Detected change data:
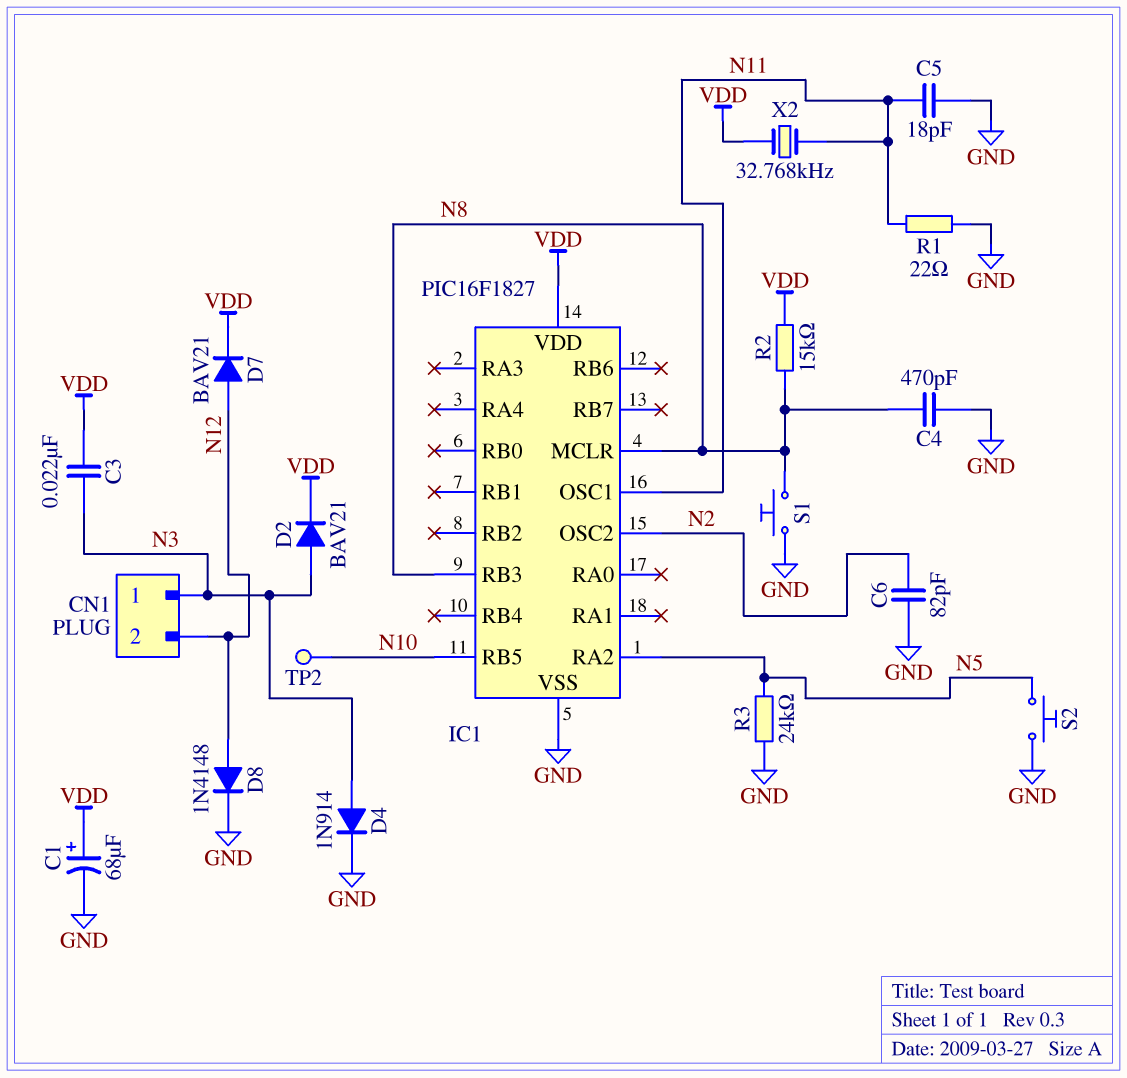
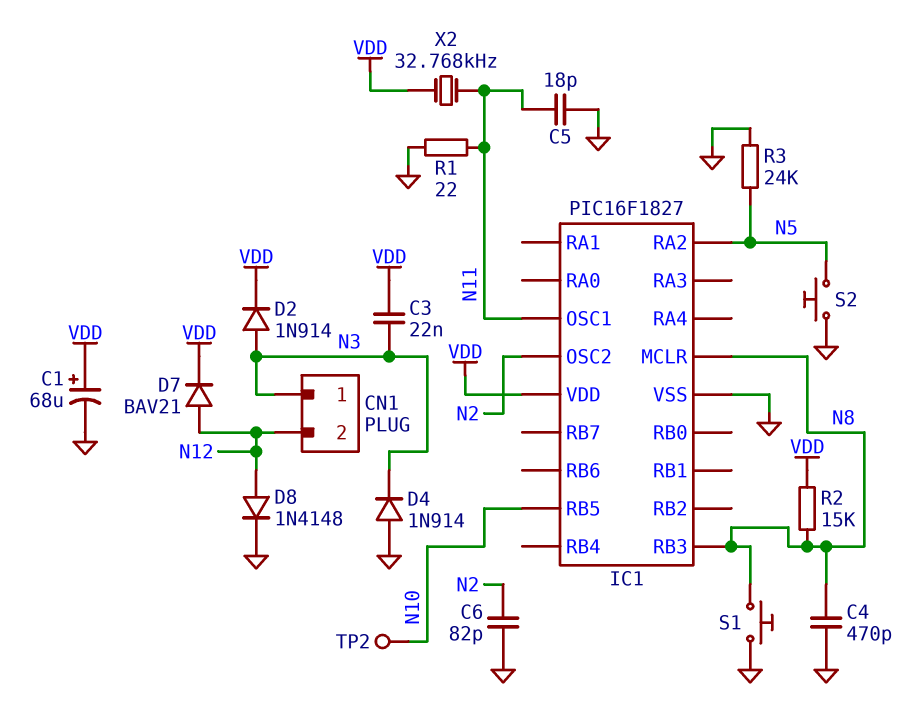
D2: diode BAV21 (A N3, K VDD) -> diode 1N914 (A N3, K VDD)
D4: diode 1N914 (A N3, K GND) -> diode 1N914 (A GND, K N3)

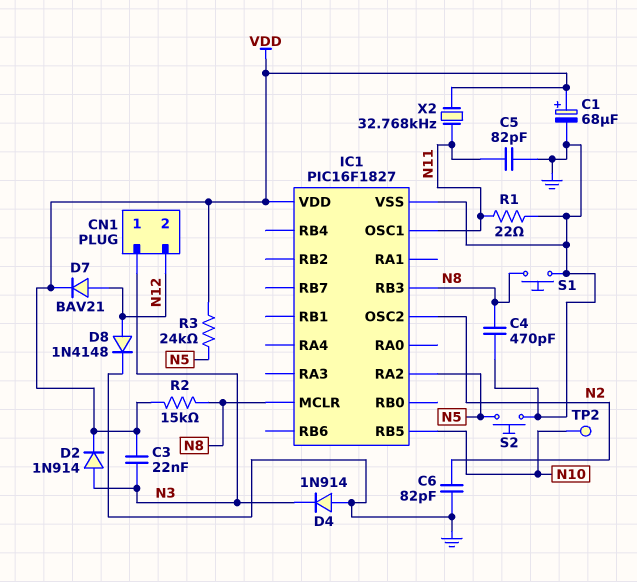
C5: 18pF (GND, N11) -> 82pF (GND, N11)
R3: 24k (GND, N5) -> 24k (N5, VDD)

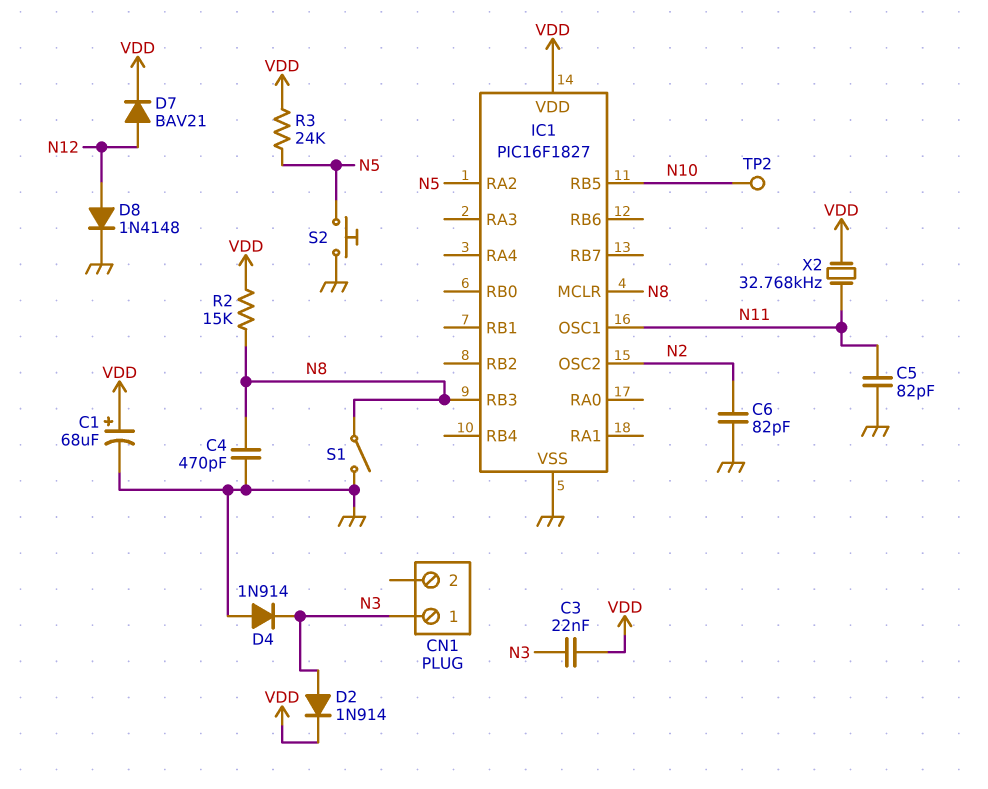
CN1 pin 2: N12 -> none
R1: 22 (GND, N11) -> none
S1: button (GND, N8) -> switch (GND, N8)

* * *

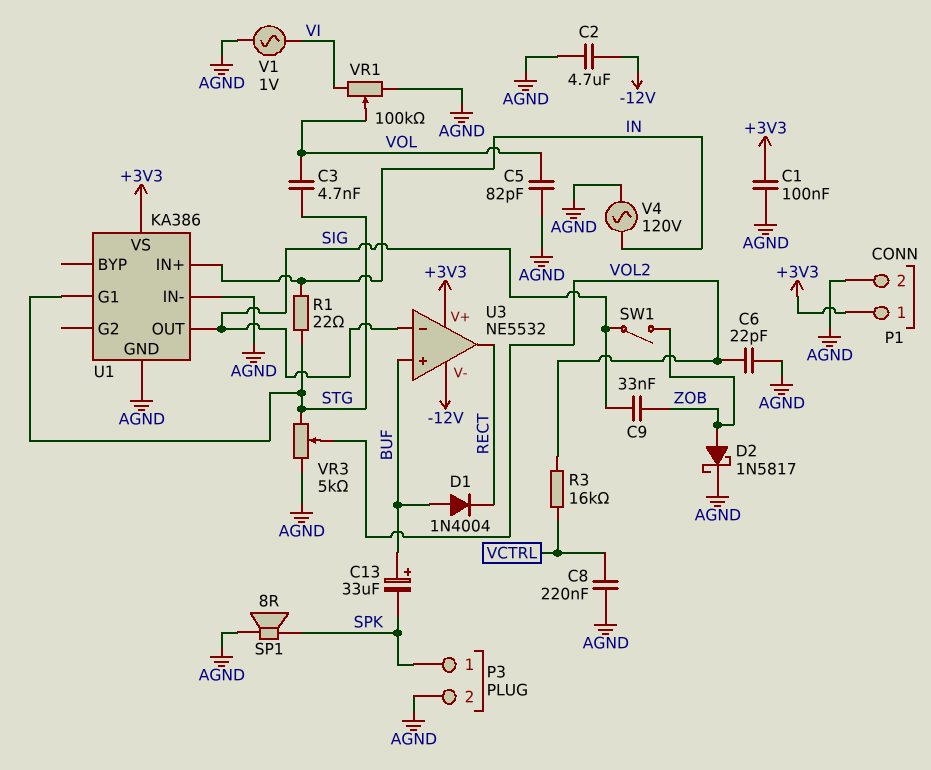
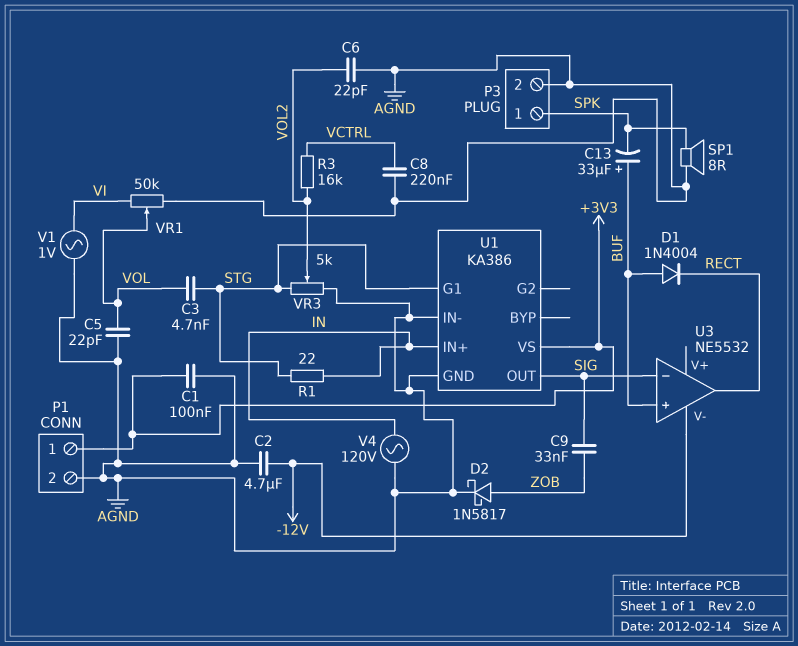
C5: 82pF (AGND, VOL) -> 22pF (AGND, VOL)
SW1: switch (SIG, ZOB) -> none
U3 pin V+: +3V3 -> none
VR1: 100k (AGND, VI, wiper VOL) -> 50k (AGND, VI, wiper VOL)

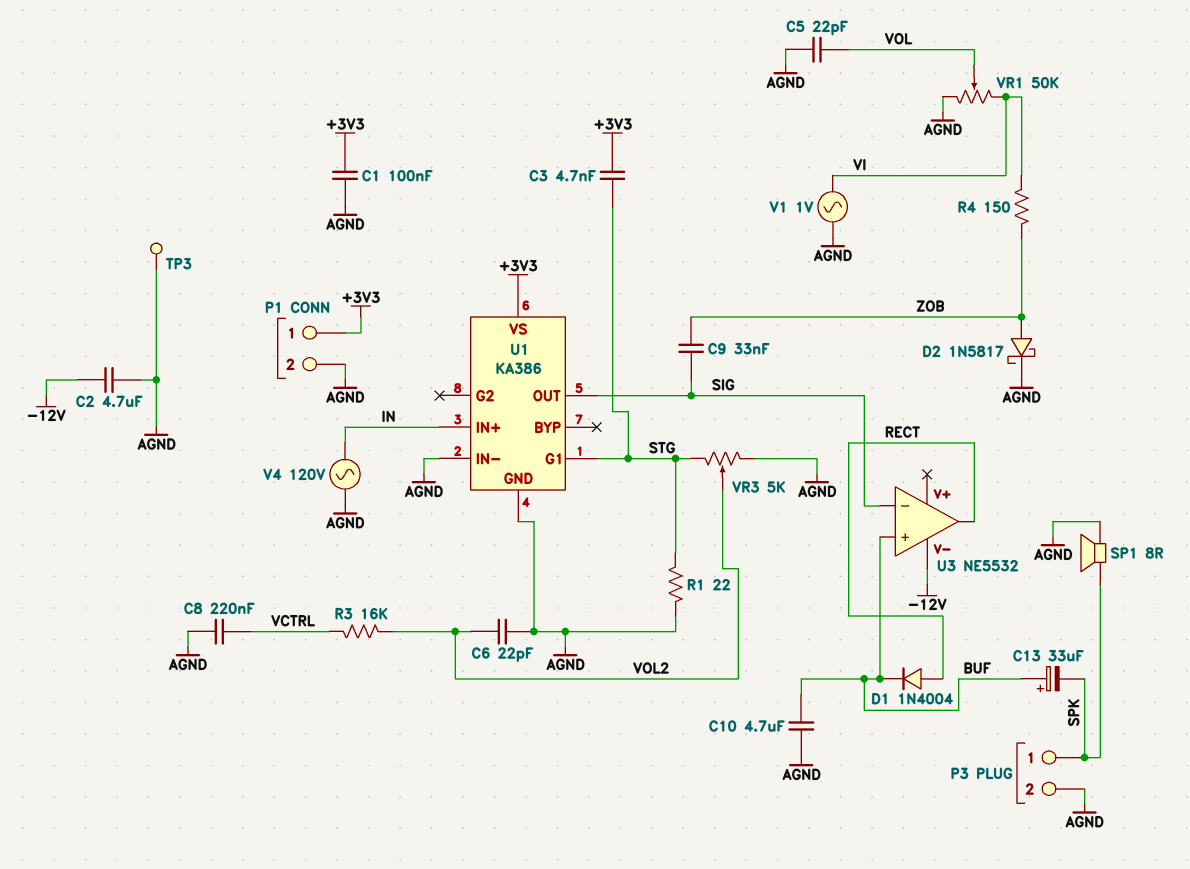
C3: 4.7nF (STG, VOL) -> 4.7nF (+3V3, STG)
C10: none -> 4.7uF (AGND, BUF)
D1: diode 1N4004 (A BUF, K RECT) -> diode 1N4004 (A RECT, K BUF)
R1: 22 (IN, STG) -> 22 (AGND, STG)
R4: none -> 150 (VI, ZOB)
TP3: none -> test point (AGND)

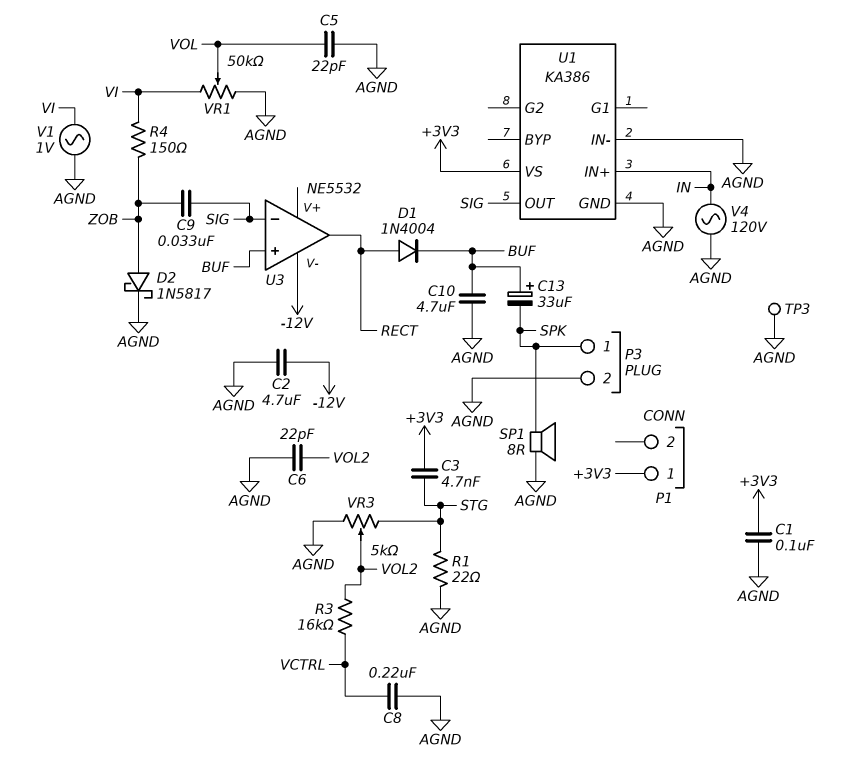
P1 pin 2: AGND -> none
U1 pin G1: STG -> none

* * *

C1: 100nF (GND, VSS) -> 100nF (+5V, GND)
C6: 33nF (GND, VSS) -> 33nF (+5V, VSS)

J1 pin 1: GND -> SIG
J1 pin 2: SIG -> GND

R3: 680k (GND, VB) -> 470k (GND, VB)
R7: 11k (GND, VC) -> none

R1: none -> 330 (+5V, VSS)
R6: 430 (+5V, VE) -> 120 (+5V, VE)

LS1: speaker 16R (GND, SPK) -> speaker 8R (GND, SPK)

§ **GOAL OF THE EXERCISE**
Run a filter over the data above and keep each line that contains the word "AGND".

§ **RESULT FOR THIS EXERCISE**
C5: 82pF (AGND, VOL) -> 22pF (AGND, VOL)
VR1: 100k (AGND, VI, wiper VOL) -> 50k (AGND, VI, wiper VOL)
C10: none -> 4.7uF (AGND, BUF)
R1: 22 (IN, STG) -> 22 (AGND, STG)
TP3: none -> test point (AGND)
P1 pin 2: AGND -> none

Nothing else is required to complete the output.